▶ _Aim of the exercise_
Show the lines of the material that contain the word "degrees".

··· Entries supplied

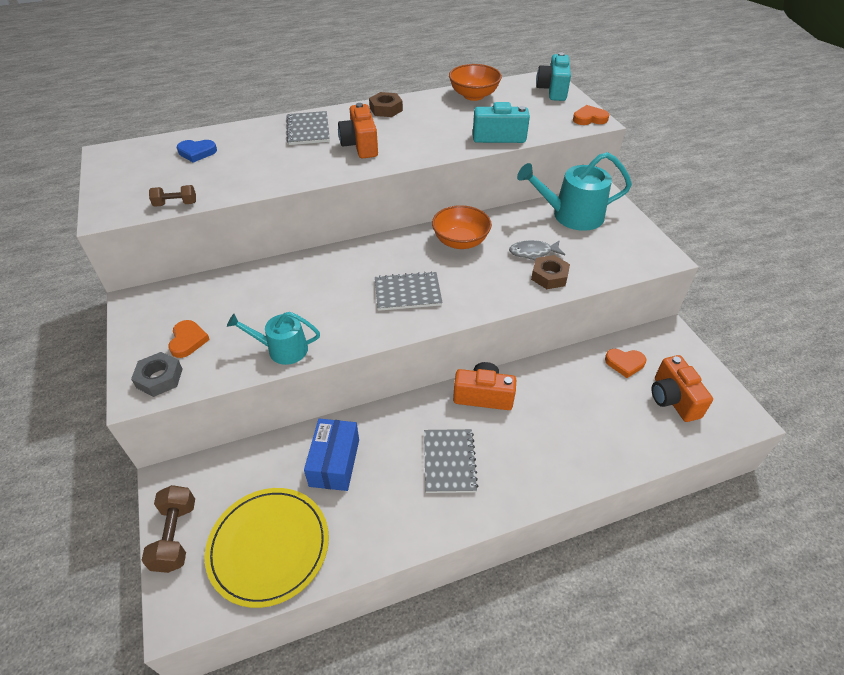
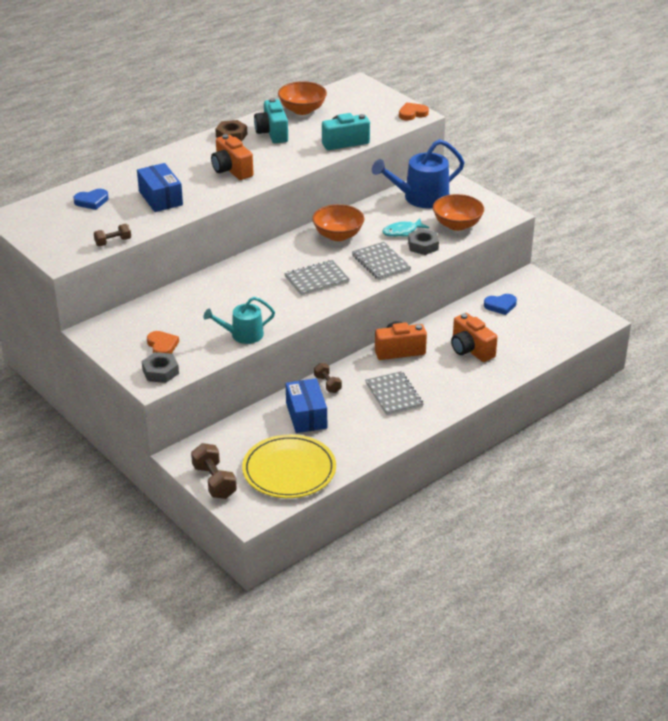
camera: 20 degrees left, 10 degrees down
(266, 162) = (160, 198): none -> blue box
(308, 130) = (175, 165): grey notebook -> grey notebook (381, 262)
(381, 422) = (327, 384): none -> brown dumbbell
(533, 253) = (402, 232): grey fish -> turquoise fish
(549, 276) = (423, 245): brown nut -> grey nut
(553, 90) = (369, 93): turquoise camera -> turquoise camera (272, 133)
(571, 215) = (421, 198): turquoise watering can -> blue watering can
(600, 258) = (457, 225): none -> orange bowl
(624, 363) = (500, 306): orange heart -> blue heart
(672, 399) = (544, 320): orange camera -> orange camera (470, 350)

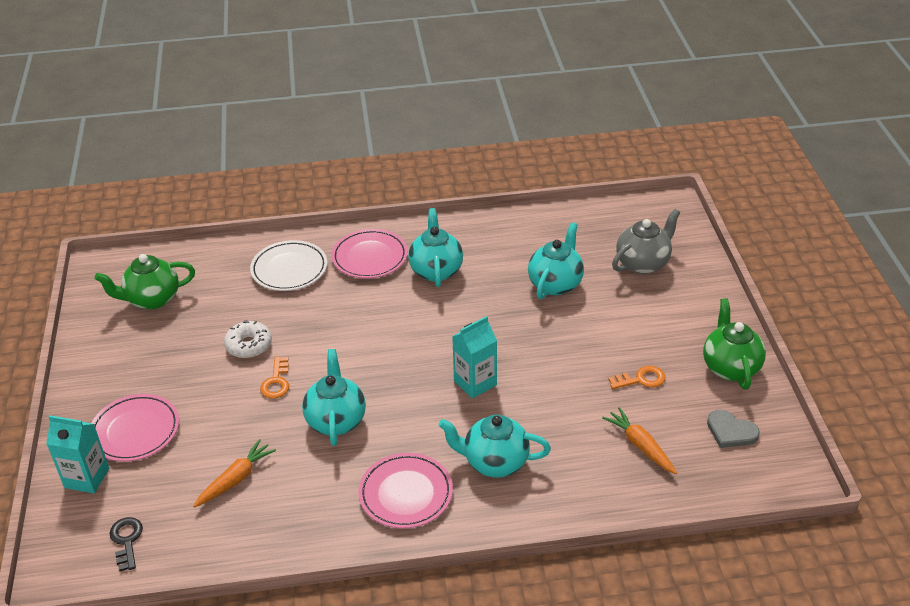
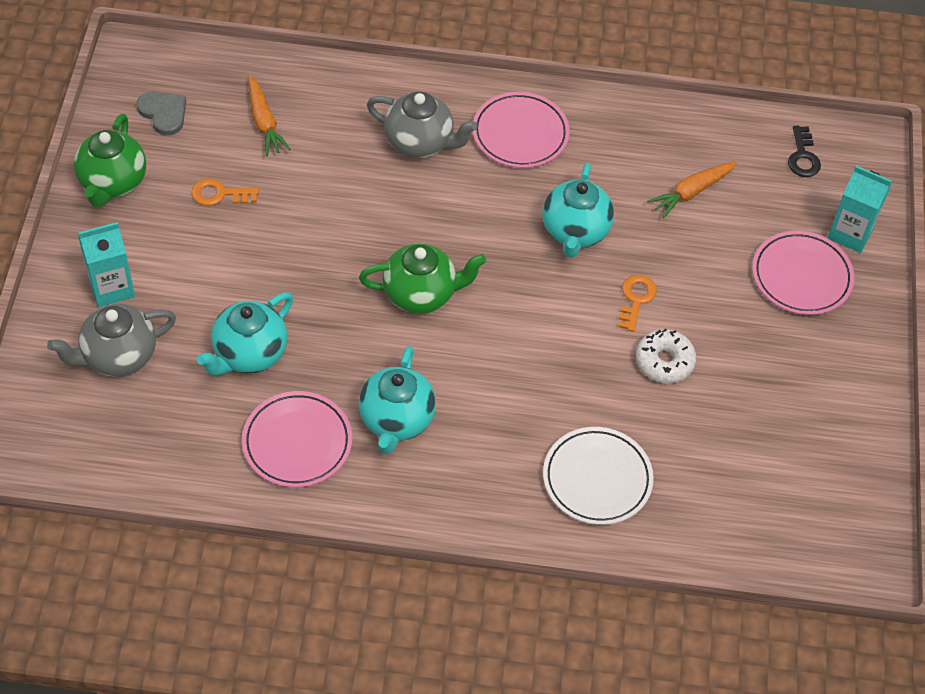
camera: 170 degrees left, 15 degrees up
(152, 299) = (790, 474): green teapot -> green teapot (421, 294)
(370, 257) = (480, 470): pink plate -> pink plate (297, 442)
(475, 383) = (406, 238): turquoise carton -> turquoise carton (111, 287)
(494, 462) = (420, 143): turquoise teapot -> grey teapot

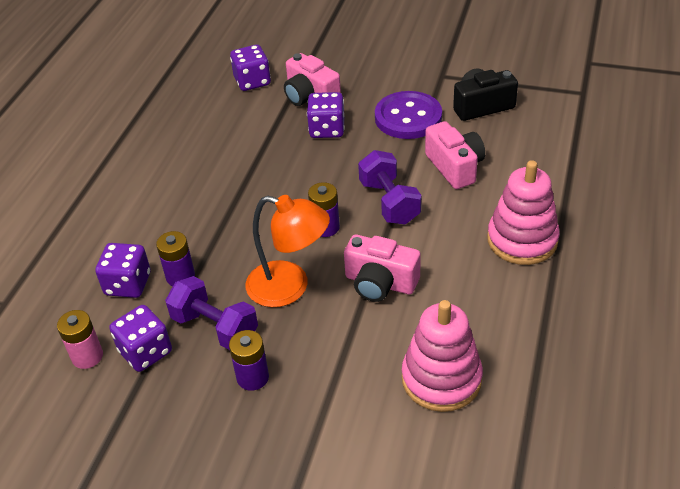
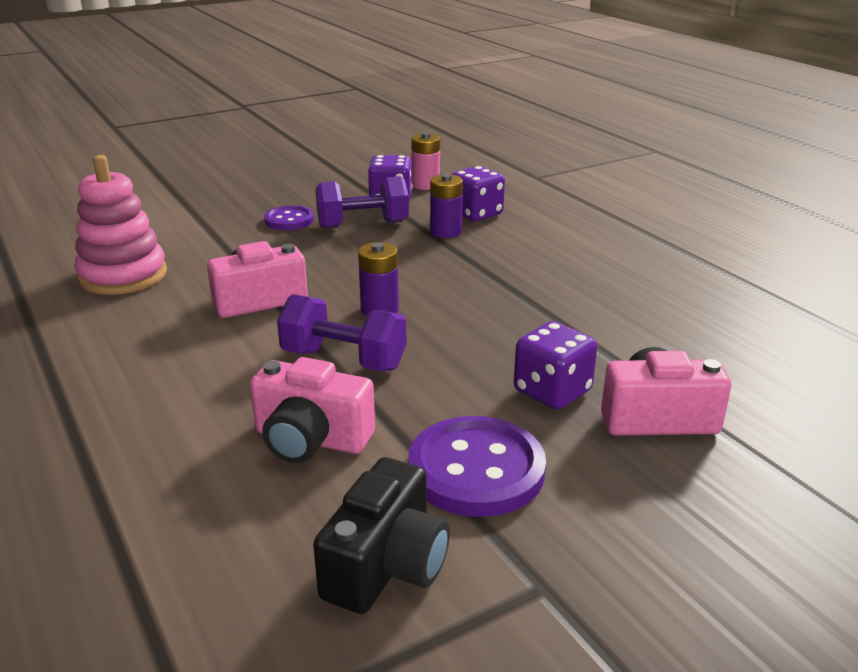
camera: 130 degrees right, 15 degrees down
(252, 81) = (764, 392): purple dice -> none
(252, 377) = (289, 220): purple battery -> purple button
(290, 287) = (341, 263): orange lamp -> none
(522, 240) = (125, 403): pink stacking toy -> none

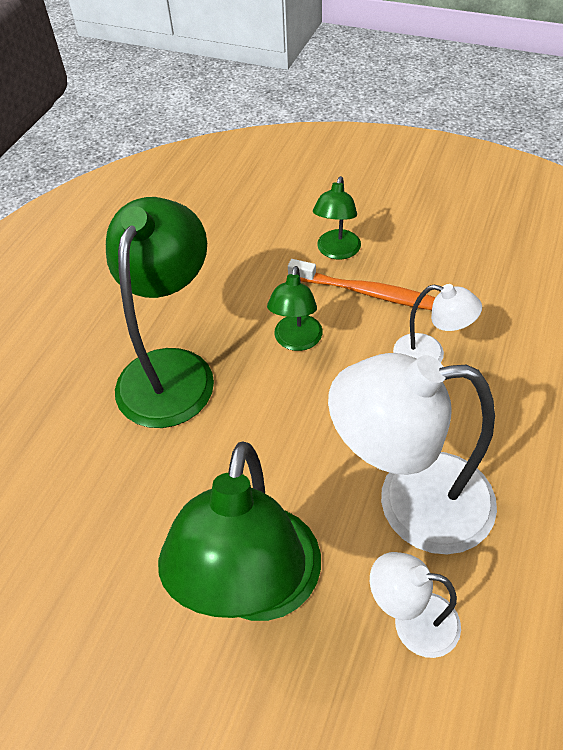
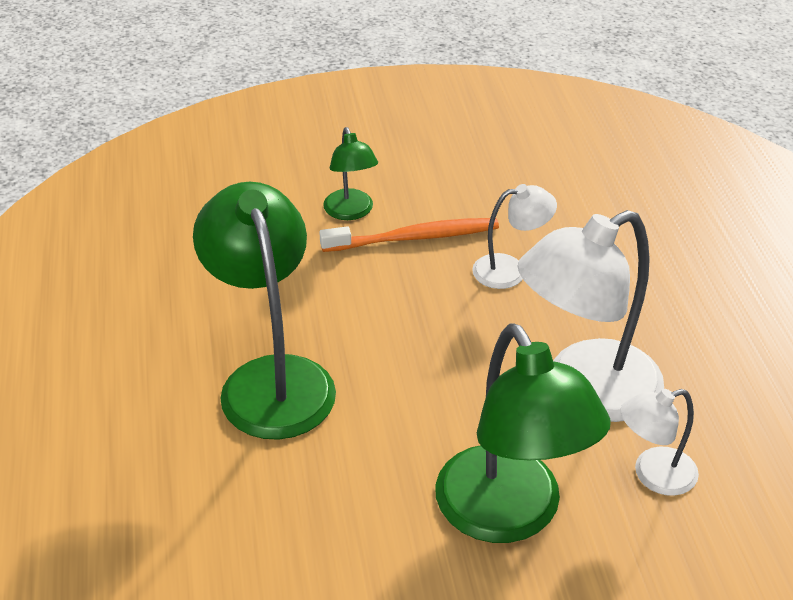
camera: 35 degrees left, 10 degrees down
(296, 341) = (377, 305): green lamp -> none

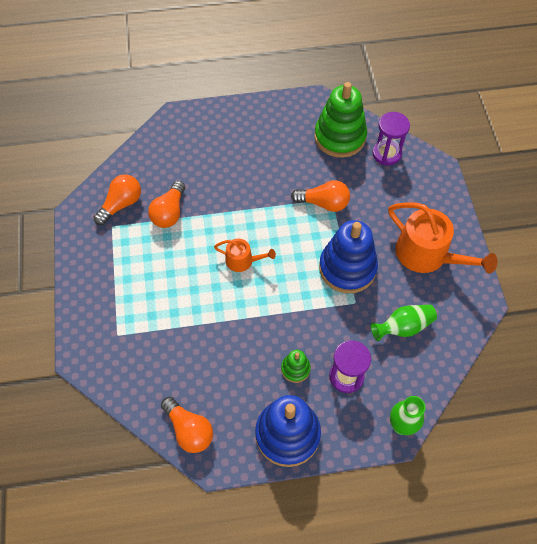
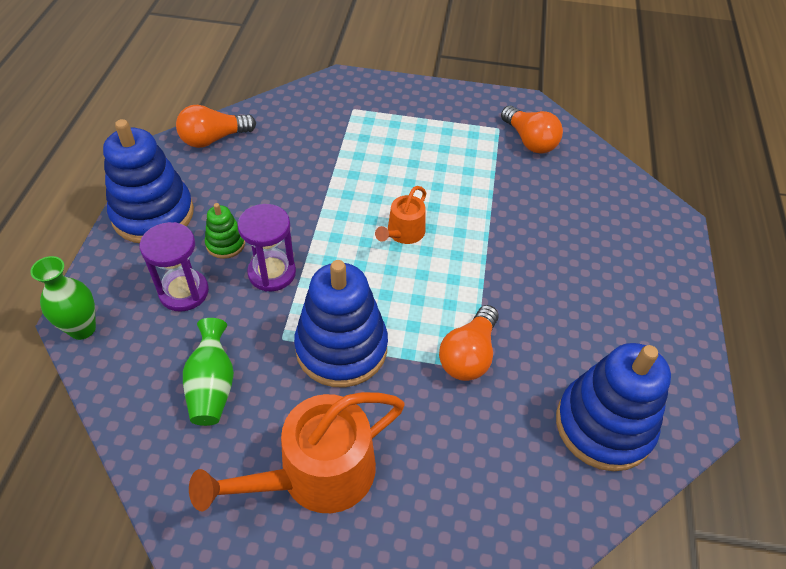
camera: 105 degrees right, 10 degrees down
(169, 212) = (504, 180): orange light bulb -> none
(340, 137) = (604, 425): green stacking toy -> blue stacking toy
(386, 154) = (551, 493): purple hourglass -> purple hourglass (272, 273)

······

▶ _Finished task_
camera: 20 degrees left, 10 degrees down
camera: 170 degrees left, 15 degrees up
camera: 130 degrees right, 15 degrees down
camera: 35 degrees left, 10 degrees down
camera: 105 degrees right, 10 degrees down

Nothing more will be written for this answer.